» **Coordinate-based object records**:
##############################

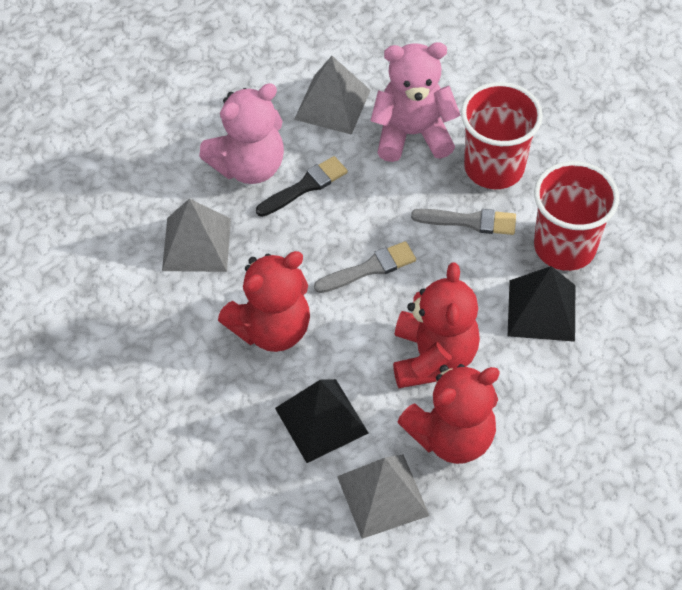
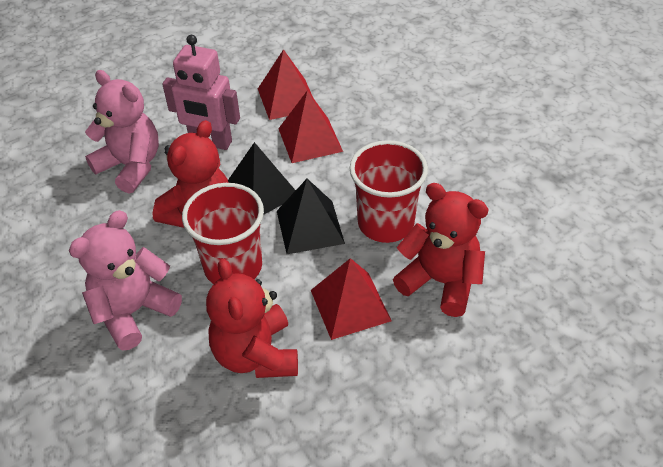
black brush: 1 -> 0
grey brush: 2 -> 0
grey pyramid: 3 -> 0
pink robot: 0 -> 1
red pyramid: 0 -> 3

##############################

» **Task prompt**: Without the pictures, restate each entry exactly.

» **Expected answer**:
black brush: 1 -> 0
grey brush: 2 -> 0
grey pyramid: 3 -> 0
pink robot: 0 -> 1
red pyramid: 0 -> 3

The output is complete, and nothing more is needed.